_Assignment_. What you return should be the entries, unchanged, without their pictures.

[Items listed in a dataset]
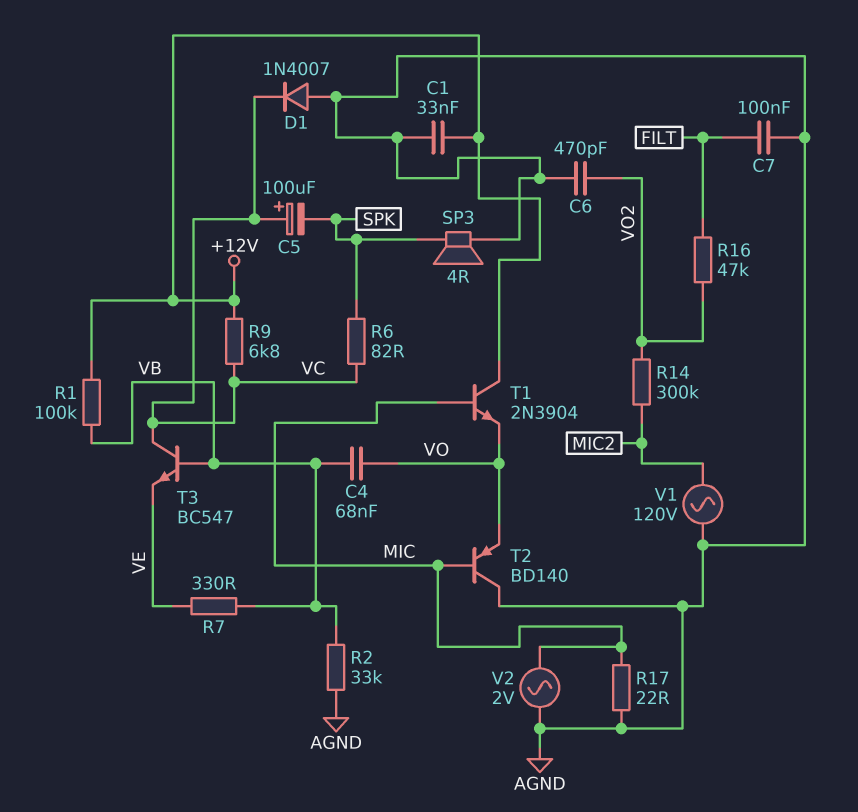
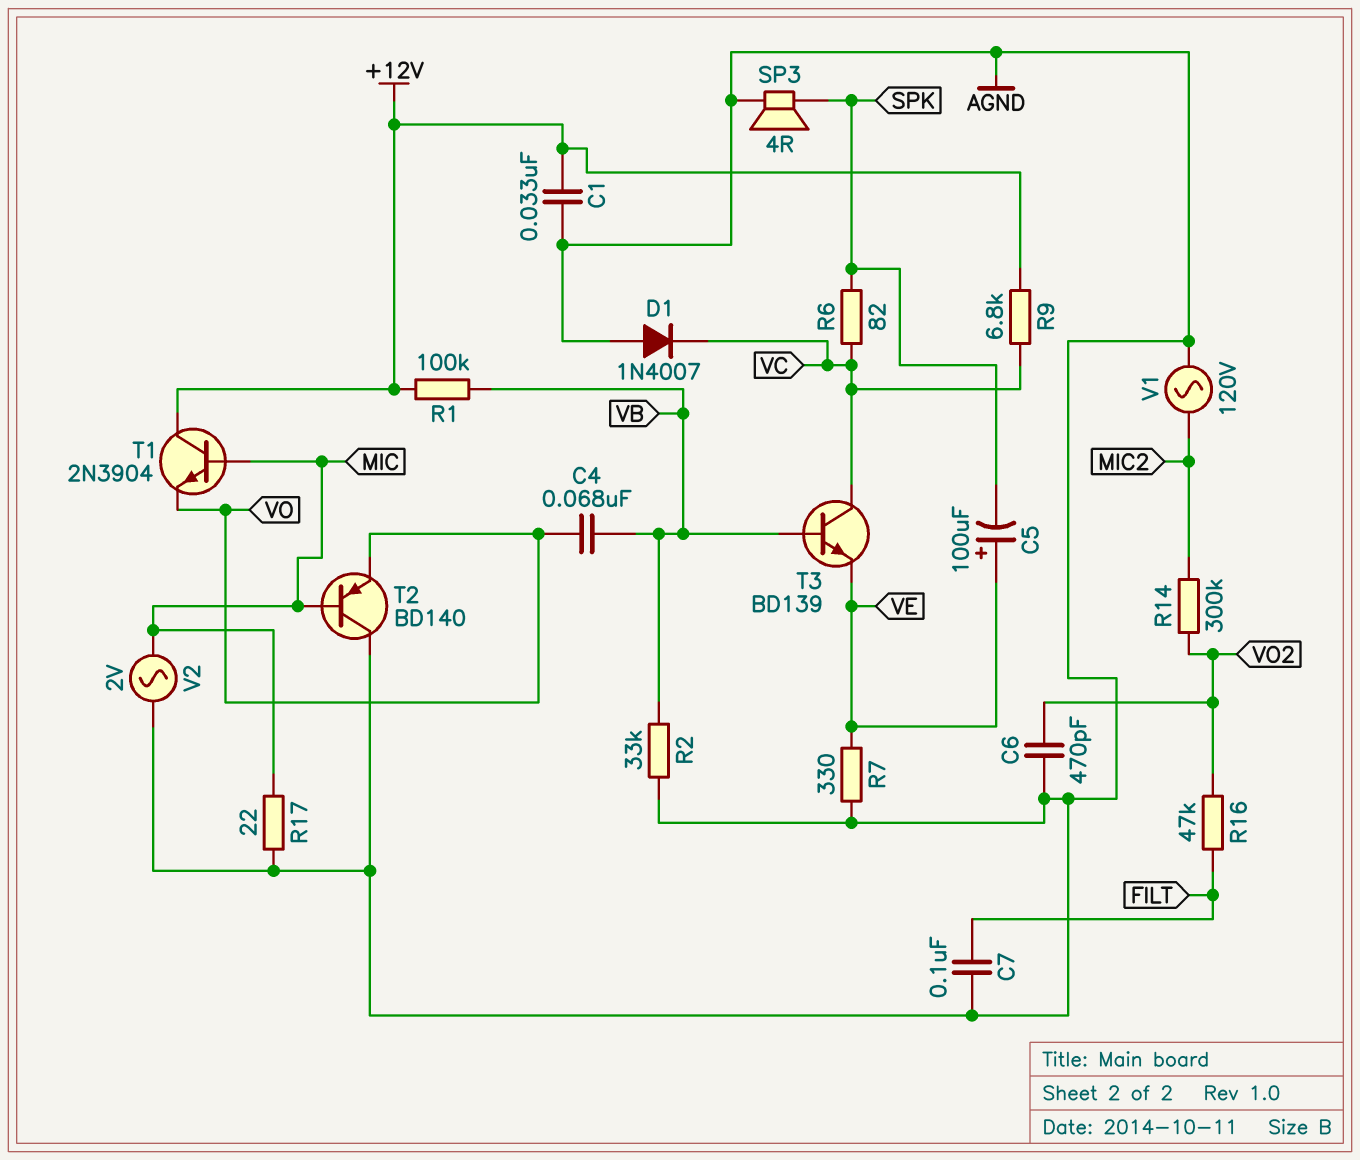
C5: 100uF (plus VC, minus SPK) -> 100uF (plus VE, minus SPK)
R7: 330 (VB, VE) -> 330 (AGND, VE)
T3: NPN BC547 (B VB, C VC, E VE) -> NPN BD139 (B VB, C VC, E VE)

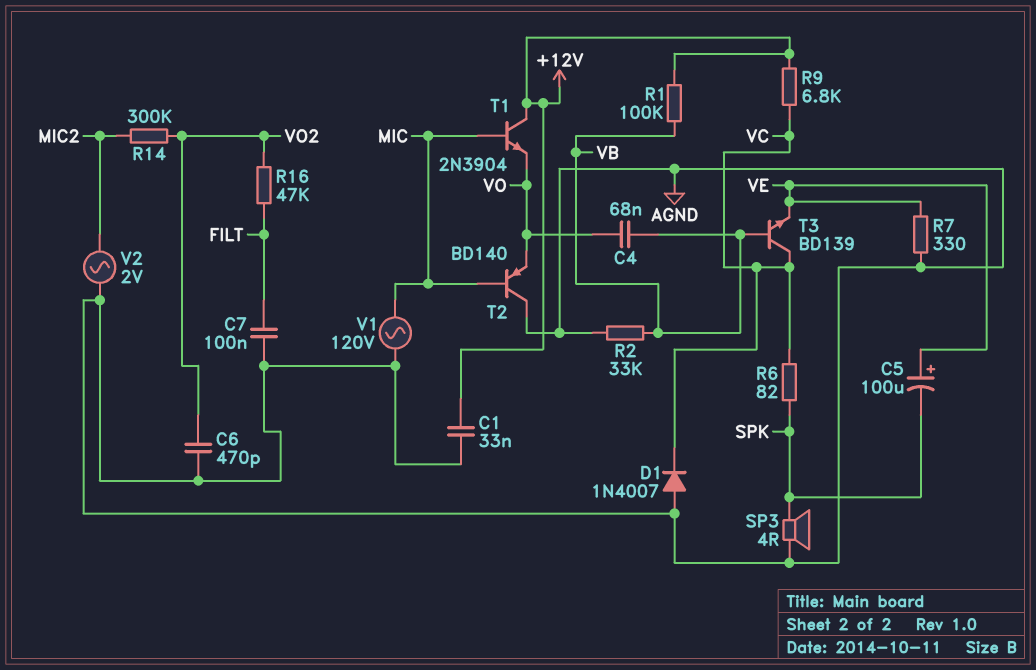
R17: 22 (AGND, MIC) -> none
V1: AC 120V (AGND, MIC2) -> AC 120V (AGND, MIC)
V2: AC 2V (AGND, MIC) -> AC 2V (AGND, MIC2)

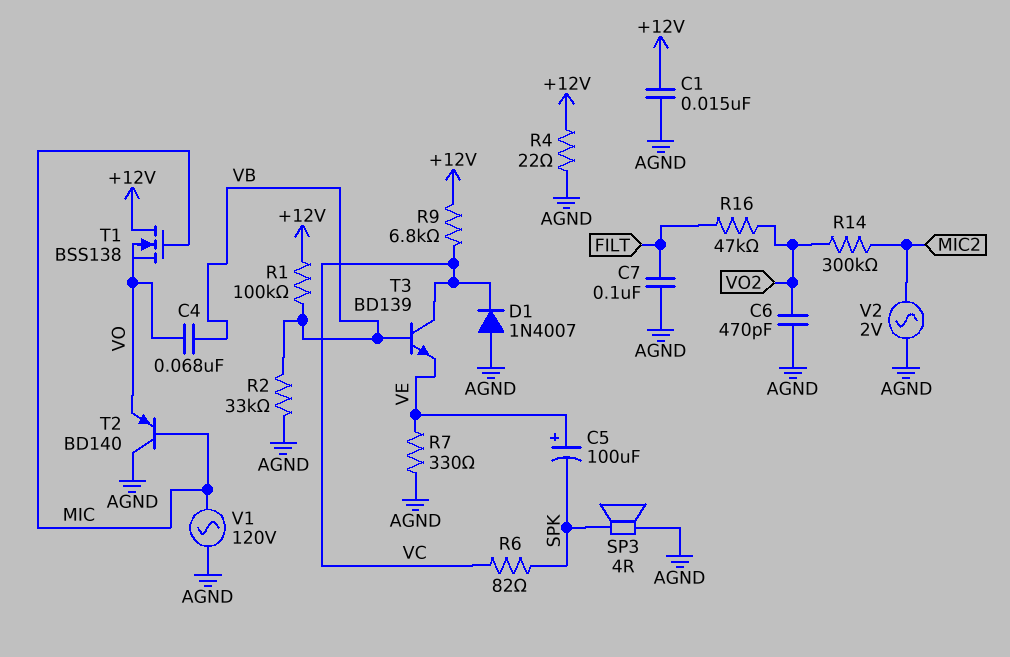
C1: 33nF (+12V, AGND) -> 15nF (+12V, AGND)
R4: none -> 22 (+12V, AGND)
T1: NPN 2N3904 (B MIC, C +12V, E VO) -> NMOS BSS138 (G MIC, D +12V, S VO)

_Exercise response_.
C5: 100uF (plus VC, minus SPK) -> 100uF (plus VE, minus SPK)
R7: 330 (VB, VE) -> 330 (AGND, VE)
T3: NPN BC547 (B VB, C VC, E VE) -> NPN BD139 (B VB, C VC, E VE)

R17: 22 (AGND, MIC) -> none
V1: AC 120V (AGND, MIC2) -> AC 120V (AGND, MIC)
V2: AC 2V (AGND, MIC) -> AC 2V (AGND, MIC2)

C1: 33nF (+12V, AGND) -> 15nF (+12V, AGND)
R4: none -> 22 (+12V, AGND)
T1: NPN 2N3904 (B MIC, C +12V, E VO) -> NMOS BSS138 (G MIC, D +12V, S VO)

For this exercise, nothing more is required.